### Source material

================================

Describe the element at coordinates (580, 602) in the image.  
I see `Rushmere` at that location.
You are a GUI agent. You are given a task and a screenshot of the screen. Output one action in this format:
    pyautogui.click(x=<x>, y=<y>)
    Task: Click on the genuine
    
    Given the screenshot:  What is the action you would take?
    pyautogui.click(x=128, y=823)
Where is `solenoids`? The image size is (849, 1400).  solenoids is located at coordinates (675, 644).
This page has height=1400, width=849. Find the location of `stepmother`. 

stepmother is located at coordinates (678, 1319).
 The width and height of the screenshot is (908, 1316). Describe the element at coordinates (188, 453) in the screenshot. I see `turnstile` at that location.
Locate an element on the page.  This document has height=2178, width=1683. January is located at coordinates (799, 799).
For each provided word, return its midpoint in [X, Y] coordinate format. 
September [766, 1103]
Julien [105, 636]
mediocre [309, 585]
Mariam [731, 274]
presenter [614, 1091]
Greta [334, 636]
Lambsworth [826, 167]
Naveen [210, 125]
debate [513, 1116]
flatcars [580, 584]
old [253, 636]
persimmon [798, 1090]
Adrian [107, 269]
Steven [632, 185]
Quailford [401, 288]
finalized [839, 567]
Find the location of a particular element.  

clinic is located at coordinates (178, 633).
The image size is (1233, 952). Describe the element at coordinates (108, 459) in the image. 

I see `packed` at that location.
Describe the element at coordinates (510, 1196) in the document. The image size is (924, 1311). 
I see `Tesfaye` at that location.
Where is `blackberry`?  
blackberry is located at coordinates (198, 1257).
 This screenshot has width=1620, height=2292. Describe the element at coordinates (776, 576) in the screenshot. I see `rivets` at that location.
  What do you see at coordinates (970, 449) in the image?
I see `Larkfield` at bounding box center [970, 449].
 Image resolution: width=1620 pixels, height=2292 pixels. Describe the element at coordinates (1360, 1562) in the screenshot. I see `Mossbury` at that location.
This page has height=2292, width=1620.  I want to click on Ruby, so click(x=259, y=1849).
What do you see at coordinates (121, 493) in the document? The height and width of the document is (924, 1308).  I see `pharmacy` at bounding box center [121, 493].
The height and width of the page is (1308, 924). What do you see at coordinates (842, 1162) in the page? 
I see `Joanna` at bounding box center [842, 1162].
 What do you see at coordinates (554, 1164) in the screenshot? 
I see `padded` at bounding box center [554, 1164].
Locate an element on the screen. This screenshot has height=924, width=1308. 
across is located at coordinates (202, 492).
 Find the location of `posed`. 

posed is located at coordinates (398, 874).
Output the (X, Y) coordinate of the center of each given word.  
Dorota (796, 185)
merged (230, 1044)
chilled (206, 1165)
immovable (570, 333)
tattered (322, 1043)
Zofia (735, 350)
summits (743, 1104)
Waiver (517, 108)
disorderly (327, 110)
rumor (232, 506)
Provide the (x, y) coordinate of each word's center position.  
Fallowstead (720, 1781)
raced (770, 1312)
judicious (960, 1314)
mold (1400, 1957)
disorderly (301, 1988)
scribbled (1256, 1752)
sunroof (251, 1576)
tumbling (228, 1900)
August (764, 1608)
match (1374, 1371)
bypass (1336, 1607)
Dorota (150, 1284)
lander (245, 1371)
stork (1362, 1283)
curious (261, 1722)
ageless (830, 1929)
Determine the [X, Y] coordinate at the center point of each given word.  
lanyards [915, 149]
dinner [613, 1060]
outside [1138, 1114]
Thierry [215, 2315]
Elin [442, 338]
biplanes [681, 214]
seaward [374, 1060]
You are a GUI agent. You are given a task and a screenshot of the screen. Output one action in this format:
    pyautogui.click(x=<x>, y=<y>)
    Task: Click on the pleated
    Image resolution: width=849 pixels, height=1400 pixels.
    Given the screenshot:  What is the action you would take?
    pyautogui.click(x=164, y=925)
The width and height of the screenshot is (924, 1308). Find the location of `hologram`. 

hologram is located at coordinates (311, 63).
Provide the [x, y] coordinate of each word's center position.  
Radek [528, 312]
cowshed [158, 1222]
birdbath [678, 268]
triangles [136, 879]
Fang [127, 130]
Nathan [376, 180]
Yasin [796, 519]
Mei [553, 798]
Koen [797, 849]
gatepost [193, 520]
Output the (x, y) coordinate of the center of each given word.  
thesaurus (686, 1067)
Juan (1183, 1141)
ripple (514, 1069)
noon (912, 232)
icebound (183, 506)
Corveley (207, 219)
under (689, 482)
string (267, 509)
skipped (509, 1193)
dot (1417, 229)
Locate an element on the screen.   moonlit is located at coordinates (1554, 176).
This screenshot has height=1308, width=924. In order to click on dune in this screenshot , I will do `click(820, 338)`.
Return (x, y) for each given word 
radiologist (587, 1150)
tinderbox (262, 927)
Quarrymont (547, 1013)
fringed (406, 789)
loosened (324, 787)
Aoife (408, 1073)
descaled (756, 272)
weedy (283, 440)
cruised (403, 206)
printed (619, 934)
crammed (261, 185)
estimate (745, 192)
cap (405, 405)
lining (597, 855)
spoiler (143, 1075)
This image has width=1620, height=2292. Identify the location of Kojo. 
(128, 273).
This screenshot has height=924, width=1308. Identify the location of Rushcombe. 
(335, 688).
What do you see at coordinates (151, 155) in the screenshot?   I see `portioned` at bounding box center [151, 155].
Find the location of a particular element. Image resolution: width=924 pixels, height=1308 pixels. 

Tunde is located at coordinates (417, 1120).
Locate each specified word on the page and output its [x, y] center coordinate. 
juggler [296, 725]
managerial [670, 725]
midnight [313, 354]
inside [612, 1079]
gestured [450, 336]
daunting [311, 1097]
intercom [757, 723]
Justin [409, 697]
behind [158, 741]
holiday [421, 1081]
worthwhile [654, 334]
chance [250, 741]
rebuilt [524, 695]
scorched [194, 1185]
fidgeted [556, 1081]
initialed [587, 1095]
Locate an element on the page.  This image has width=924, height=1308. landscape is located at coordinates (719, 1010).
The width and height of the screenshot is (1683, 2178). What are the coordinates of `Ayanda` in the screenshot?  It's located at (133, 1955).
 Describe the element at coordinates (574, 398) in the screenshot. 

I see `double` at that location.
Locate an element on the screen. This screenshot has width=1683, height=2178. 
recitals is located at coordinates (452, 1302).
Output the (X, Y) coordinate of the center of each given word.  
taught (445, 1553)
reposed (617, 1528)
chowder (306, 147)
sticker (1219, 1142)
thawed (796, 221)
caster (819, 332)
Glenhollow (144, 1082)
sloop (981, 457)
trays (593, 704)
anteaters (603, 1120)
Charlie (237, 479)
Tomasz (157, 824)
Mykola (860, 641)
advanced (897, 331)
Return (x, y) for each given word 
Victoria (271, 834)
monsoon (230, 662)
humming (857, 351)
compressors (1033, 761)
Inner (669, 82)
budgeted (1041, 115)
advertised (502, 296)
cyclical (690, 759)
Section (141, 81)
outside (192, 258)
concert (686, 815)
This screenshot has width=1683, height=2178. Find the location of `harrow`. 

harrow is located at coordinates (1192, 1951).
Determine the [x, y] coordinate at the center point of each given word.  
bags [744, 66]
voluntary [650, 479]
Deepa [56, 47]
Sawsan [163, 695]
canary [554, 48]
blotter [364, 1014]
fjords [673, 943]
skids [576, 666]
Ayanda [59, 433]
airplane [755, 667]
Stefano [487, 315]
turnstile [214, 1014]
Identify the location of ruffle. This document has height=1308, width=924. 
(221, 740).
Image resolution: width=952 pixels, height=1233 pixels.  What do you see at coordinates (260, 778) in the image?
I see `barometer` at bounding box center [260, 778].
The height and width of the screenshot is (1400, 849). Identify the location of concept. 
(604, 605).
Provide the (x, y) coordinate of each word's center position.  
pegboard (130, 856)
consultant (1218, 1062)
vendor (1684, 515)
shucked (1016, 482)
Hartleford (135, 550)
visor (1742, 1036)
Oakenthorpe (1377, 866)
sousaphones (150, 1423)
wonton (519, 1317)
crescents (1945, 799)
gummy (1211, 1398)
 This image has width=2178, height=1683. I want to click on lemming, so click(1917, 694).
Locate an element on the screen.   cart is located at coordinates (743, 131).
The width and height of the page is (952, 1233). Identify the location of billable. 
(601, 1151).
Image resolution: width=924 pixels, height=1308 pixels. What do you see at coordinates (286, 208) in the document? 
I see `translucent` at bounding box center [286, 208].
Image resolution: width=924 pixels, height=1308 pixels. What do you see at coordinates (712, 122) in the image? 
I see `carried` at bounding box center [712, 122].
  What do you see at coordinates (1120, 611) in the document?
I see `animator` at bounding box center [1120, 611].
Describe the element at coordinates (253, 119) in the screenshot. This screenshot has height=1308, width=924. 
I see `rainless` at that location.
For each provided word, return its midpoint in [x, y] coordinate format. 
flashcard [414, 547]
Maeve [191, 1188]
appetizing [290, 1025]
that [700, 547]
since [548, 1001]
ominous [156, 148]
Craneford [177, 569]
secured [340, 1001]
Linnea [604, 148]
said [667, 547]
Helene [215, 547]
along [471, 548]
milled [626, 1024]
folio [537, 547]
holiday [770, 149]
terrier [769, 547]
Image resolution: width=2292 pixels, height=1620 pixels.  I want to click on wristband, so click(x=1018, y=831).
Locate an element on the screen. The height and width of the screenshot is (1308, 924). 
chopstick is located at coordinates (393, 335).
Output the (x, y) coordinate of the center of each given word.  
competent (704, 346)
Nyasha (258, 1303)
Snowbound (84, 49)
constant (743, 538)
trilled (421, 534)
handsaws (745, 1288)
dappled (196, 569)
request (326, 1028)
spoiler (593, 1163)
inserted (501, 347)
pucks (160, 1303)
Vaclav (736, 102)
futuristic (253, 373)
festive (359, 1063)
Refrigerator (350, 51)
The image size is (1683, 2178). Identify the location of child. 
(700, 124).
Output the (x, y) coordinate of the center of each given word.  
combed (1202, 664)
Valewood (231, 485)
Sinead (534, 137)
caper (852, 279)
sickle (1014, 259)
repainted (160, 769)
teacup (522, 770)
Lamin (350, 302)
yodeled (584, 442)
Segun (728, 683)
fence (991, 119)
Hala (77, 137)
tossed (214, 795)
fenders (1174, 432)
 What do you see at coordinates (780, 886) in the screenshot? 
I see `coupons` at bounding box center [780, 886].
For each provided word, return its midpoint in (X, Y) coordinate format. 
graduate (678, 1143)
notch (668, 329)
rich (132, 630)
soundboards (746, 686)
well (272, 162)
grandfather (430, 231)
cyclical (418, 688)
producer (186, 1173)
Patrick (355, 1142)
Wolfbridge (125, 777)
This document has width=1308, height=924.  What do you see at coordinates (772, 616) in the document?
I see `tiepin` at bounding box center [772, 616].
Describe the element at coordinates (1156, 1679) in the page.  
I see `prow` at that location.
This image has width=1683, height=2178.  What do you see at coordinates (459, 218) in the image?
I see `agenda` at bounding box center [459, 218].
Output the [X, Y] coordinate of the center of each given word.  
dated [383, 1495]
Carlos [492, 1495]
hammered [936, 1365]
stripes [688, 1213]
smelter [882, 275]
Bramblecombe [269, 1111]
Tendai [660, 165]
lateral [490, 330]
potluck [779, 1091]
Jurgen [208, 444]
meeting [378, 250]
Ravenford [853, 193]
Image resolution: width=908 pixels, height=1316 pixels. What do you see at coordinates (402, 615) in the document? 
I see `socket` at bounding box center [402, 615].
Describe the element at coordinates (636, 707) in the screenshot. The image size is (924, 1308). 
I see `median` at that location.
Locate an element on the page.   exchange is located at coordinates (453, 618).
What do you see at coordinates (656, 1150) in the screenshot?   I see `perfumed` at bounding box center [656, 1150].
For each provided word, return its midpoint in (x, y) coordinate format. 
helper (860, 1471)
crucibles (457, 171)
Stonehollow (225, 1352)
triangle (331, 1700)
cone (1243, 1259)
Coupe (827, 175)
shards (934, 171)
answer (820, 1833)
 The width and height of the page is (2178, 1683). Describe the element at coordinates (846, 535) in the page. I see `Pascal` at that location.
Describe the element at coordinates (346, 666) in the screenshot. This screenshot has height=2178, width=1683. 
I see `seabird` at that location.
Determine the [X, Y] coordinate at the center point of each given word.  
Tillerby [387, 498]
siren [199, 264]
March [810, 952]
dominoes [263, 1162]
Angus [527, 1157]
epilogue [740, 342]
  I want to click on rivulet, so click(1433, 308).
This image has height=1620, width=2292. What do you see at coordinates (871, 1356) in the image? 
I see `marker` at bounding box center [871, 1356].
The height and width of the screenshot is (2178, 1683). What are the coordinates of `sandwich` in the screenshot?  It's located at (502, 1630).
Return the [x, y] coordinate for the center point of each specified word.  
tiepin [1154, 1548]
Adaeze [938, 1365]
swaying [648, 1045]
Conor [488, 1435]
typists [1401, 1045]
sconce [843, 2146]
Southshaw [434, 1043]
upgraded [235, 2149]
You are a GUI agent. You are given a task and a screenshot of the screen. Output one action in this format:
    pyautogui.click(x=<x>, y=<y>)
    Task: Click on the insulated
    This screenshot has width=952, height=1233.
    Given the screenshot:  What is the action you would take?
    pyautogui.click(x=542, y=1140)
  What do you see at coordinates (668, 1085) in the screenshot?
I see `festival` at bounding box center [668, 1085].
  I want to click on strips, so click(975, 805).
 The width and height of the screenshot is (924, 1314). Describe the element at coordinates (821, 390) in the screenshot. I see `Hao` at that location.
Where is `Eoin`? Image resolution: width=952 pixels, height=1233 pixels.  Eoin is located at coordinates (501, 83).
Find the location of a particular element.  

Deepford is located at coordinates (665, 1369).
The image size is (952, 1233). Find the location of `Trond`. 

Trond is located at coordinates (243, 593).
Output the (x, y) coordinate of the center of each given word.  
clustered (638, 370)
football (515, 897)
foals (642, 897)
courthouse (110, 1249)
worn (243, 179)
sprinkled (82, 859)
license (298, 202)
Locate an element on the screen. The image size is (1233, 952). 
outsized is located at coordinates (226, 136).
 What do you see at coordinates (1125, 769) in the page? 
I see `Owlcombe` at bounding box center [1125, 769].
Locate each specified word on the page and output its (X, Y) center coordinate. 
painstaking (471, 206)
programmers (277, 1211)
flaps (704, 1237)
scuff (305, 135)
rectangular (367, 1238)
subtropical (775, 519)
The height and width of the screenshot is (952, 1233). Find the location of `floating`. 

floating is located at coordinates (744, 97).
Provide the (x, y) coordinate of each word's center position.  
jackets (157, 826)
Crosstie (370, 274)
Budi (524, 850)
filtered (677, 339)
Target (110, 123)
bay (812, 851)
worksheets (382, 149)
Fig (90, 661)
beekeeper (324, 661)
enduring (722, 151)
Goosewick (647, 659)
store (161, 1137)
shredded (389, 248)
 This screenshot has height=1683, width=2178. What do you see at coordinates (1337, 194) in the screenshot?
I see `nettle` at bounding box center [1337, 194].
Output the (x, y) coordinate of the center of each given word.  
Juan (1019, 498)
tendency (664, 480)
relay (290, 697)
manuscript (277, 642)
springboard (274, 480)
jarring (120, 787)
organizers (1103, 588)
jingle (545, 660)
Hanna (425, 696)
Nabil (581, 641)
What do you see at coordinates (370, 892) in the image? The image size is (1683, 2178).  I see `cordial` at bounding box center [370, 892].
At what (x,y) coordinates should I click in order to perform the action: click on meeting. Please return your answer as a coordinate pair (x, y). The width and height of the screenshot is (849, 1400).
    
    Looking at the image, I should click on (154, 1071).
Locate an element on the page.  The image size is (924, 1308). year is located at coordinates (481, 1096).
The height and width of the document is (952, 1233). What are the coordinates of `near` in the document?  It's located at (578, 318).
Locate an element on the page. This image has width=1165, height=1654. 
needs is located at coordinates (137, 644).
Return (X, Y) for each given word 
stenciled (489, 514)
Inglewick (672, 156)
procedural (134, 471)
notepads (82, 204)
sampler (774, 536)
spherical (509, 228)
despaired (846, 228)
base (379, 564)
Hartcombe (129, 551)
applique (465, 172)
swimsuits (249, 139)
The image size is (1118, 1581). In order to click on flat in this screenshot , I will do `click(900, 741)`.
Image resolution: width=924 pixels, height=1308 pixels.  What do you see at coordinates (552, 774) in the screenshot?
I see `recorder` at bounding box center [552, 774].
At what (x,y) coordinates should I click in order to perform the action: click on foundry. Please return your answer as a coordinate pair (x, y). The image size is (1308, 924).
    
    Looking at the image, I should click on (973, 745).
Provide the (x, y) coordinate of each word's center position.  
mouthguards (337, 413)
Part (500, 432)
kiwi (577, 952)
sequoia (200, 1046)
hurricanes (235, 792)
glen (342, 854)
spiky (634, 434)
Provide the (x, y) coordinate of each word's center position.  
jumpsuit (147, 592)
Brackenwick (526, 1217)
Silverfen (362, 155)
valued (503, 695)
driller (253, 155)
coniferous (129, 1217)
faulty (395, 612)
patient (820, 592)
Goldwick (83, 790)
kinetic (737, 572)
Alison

================================

### Short task
How many lines in the data above contain the string "Find"? Give only the number.

### Output for this task
9